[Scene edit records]
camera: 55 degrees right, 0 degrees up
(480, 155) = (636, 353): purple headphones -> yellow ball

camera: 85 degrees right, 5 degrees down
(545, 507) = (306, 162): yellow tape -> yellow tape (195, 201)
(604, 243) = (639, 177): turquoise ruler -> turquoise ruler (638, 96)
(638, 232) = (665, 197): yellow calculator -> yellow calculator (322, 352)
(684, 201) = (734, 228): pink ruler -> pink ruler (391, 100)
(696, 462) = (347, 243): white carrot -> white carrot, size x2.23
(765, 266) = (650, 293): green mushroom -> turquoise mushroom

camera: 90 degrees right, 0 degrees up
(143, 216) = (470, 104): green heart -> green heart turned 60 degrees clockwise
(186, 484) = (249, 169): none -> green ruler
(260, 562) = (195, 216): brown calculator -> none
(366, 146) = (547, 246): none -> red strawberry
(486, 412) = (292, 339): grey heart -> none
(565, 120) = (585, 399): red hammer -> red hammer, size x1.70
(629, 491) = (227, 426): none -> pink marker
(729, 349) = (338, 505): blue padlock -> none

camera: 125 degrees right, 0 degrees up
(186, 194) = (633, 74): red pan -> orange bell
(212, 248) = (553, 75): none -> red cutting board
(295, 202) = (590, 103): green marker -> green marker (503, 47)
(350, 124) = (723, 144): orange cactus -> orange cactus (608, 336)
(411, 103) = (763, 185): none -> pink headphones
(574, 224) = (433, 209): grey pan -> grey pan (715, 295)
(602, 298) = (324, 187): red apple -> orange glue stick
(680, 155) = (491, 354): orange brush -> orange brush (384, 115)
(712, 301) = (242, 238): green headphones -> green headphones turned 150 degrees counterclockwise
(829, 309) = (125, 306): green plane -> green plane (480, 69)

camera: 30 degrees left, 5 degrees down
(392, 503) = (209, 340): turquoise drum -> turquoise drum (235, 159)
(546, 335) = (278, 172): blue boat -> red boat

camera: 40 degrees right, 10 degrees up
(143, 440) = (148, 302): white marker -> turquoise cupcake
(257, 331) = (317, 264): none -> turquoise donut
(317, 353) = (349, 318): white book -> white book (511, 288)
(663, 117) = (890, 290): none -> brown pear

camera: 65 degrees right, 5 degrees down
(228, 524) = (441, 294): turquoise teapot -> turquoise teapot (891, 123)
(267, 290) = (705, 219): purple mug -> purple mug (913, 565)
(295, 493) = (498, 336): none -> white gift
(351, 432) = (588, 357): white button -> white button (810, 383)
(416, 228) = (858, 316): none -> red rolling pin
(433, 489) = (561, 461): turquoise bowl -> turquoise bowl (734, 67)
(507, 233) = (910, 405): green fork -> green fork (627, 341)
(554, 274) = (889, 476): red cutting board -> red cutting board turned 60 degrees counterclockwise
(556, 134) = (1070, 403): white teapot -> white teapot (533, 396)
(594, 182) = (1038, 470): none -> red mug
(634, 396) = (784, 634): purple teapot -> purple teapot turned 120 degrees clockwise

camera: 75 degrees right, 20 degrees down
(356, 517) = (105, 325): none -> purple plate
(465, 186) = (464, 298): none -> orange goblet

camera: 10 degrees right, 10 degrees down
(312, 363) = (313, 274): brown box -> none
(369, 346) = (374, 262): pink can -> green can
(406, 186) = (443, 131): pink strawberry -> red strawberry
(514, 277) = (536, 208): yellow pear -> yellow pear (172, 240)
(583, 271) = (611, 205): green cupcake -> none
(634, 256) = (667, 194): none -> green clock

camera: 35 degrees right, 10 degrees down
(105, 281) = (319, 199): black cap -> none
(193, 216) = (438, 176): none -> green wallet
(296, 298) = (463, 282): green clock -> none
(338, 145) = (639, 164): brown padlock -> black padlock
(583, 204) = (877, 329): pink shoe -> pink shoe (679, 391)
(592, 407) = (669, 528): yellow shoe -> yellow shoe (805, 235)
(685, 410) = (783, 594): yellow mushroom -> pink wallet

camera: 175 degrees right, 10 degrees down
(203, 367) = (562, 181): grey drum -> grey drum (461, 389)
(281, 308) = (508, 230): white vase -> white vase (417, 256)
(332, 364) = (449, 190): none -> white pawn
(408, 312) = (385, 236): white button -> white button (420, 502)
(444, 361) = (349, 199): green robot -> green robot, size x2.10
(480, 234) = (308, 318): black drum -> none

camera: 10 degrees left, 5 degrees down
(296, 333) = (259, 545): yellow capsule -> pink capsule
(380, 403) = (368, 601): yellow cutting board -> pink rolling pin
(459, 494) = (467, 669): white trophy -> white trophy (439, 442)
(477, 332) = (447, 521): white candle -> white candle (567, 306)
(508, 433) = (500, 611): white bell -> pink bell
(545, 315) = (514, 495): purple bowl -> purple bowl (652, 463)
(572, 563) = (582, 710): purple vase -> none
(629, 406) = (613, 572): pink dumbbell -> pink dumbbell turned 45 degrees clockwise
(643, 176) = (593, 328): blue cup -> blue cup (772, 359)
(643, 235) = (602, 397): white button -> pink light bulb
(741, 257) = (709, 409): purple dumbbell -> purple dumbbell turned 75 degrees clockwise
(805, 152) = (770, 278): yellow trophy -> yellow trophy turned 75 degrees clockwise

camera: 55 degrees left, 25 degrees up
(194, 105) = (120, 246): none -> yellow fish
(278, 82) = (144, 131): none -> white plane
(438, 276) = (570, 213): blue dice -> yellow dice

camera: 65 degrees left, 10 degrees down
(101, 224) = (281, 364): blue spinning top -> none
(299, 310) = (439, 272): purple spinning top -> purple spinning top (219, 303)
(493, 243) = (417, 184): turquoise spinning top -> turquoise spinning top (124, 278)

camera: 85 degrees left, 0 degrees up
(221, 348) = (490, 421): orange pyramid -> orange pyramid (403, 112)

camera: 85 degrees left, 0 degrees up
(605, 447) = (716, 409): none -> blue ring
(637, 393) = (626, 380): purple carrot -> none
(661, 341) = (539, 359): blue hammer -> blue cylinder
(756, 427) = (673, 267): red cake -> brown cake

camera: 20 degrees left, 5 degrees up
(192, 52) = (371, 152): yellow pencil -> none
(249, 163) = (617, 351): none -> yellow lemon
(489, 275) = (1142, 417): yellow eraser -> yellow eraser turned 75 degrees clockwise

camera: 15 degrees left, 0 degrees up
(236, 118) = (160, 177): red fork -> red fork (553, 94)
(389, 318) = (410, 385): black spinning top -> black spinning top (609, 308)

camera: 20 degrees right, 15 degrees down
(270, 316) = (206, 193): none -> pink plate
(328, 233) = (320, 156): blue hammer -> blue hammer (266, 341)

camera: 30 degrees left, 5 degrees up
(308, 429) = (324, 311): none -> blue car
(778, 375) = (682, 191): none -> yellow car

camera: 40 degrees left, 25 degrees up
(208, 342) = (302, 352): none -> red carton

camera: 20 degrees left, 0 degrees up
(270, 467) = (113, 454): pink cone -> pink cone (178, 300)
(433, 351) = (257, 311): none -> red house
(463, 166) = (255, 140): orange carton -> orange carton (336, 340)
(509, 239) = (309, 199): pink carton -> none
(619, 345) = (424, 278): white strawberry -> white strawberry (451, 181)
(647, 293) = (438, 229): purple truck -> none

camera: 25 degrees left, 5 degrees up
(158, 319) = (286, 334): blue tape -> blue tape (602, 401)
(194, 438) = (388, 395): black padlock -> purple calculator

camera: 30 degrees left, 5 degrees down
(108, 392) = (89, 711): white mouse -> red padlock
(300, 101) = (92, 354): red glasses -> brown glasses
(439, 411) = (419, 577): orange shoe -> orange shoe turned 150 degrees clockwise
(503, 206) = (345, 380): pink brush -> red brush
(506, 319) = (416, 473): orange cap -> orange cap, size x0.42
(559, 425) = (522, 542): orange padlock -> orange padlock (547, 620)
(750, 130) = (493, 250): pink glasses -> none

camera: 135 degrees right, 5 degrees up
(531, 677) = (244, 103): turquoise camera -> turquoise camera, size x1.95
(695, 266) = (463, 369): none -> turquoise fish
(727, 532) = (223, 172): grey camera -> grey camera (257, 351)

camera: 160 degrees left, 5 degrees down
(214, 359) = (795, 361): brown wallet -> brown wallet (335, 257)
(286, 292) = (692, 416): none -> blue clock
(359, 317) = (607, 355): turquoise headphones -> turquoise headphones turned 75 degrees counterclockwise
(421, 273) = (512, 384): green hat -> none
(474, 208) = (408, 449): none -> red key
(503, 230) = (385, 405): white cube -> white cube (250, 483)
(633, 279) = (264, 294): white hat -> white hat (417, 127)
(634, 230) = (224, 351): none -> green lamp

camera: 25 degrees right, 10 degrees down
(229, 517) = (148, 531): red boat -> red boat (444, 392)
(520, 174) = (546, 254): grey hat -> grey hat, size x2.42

* **Assignment**: What lines in the entries above hold "tape"? Copy every one.

* **Your response**:
(545, 507) = (306, 162): yellow tape -> yellow tape (195, 201)
(158, 319) = (286, 334): blue tape -> blue tape (602, 401)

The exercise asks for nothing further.